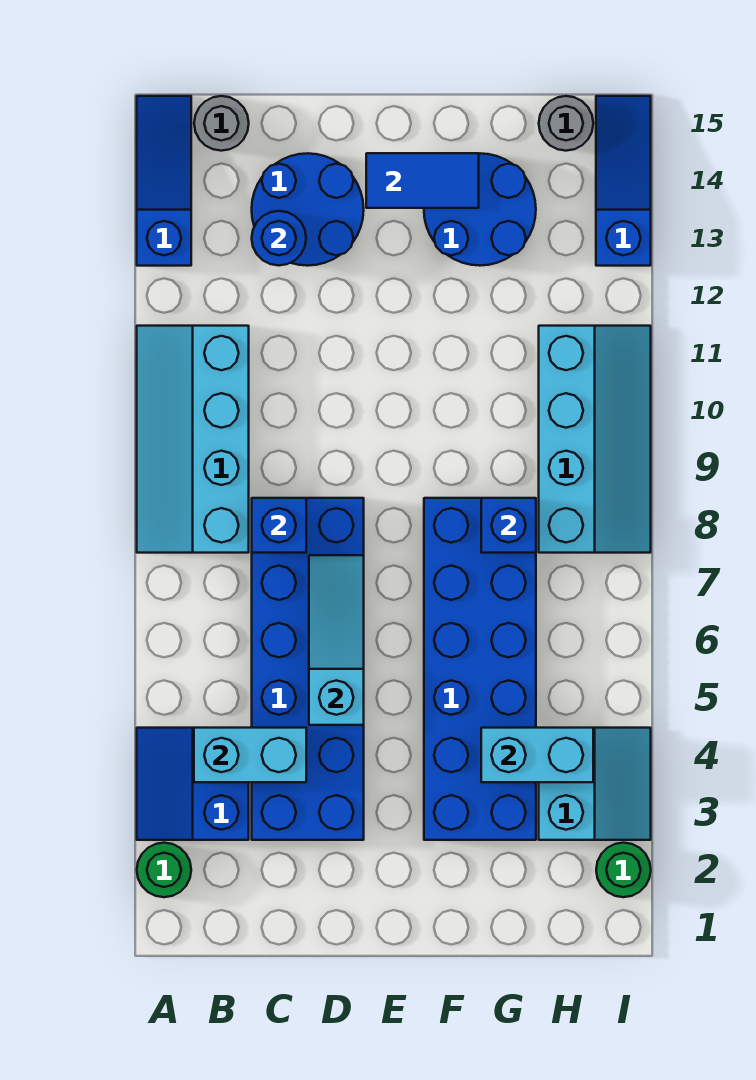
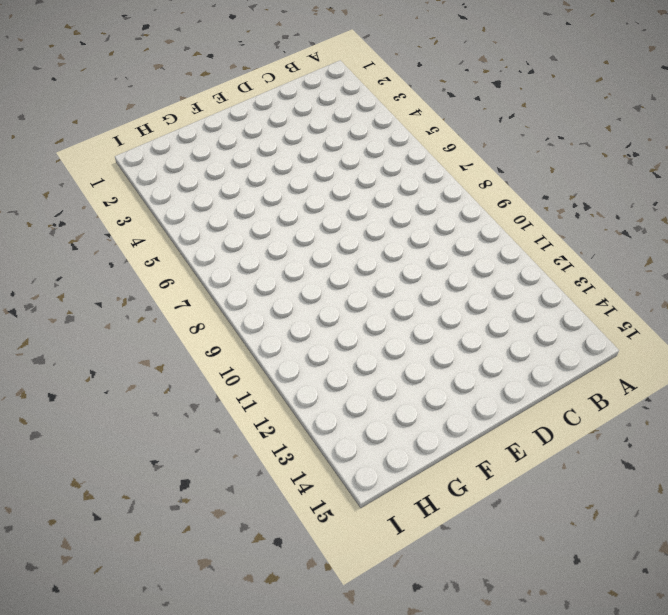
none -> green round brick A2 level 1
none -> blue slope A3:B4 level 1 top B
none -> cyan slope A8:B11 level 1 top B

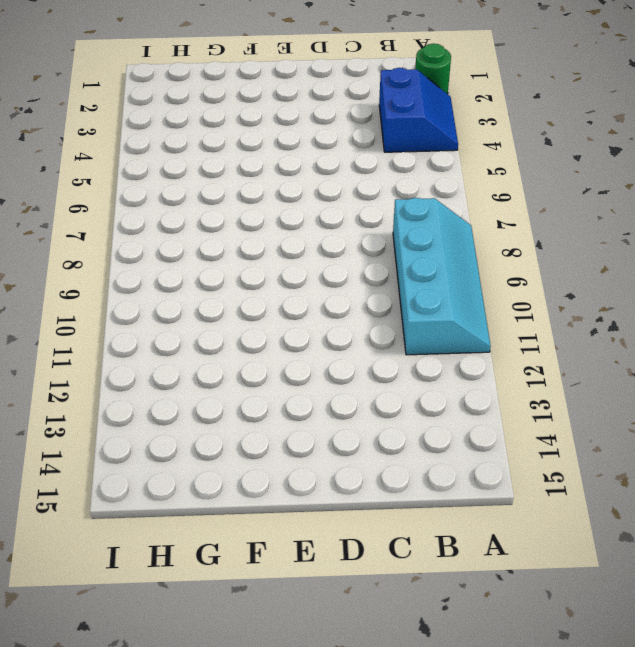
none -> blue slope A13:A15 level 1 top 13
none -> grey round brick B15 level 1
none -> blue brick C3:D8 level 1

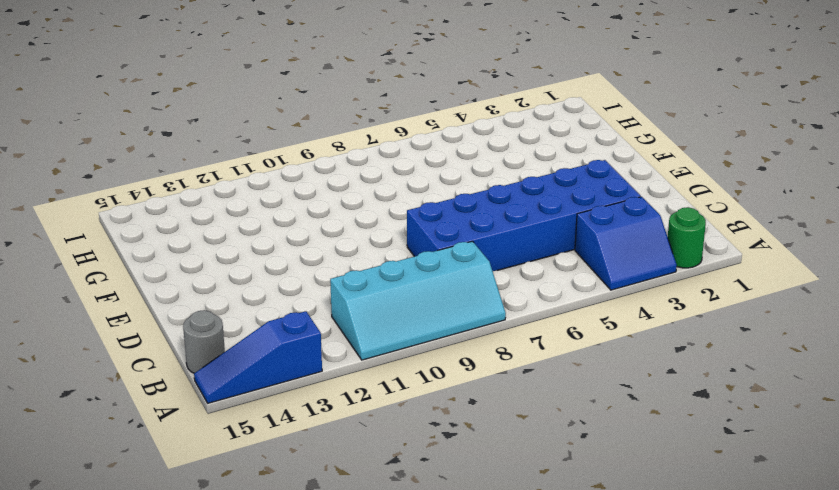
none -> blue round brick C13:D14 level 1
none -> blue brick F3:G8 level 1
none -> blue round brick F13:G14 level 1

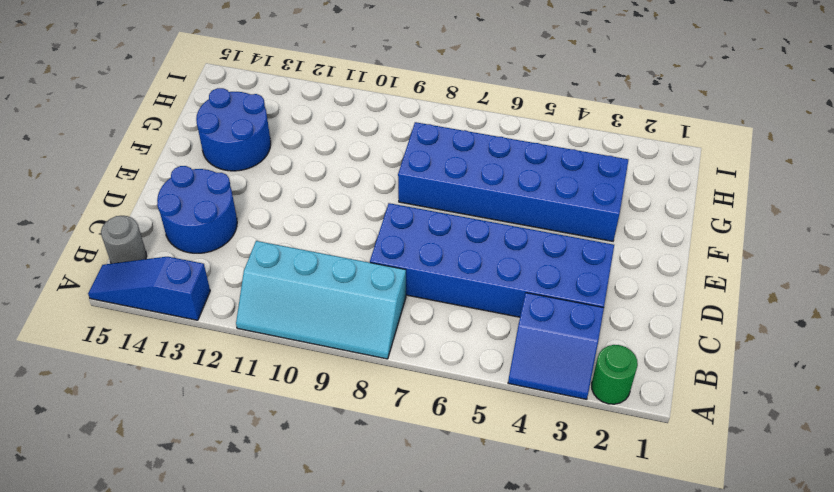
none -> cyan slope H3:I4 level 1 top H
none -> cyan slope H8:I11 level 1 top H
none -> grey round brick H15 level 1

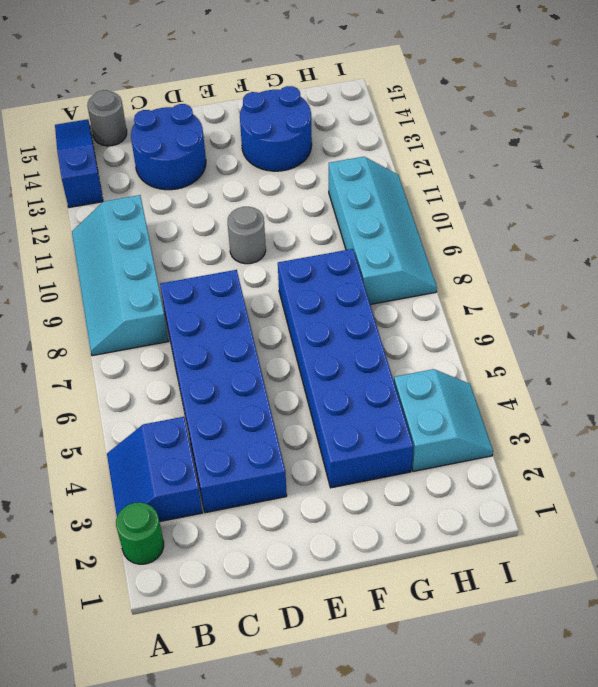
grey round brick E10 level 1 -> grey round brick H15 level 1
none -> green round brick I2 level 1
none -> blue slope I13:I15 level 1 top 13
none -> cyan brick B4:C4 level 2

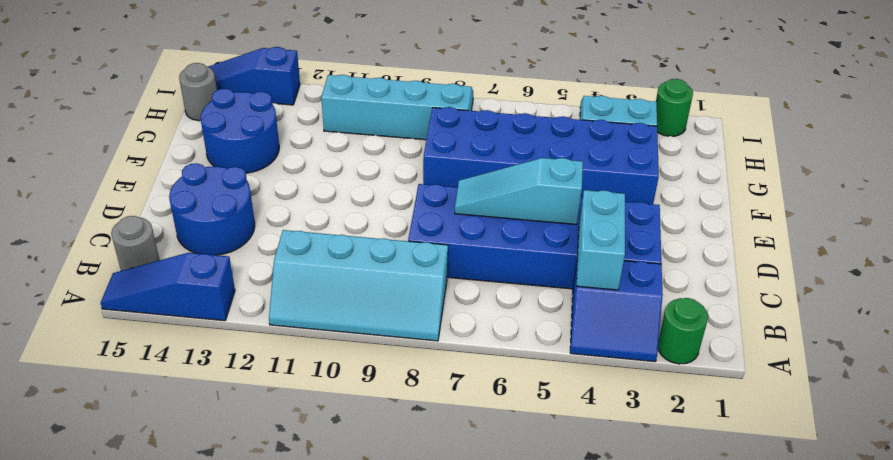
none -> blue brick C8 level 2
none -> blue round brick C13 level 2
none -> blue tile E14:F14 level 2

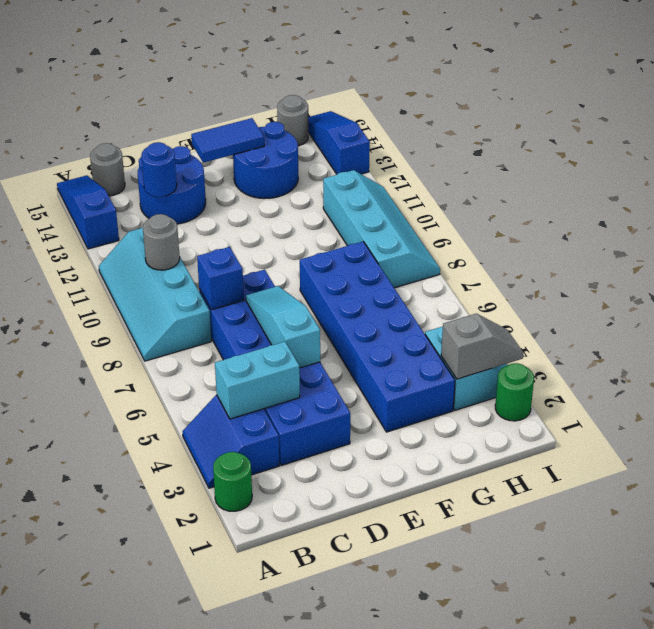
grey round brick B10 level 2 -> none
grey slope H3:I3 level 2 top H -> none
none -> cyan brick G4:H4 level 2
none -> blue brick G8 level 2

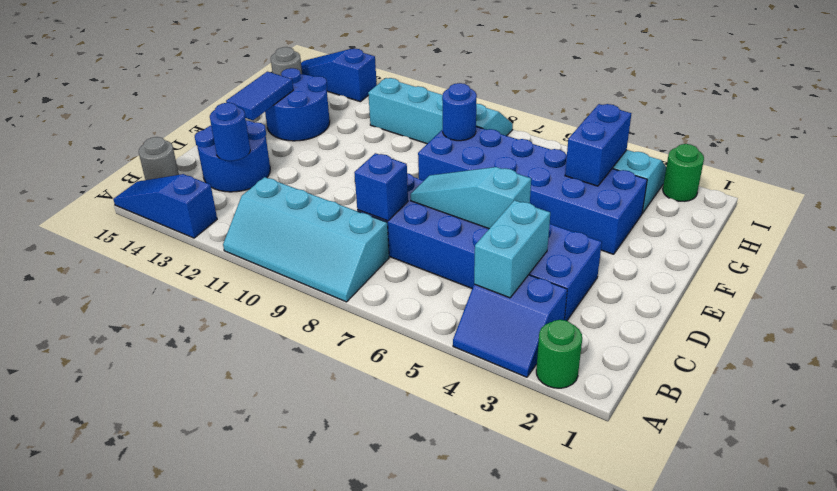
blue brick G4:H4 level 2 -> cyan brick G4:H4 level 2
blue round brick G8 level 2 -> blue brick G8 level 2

# # # #

**TRY IT:** Copy all lines of the listing above that contain the string "round".

**TASK OUTPUT:**
none -> green round brick A2 level 1
none -> grey round brick B15 level 1
none -> blue round brick C13:D14 level 1
none -> blue round brick F13:G14 level 1
none -> grey round brick H15 level 1
grey round brick E10 level 1 -> grey round brick H15 level 1
none -> green round brick I2 level 1
none -> blue round brick C13 level 2
grey round brick B10 level 2 -> none
blue round brick G8 level 2 -> blue brick G8 level 2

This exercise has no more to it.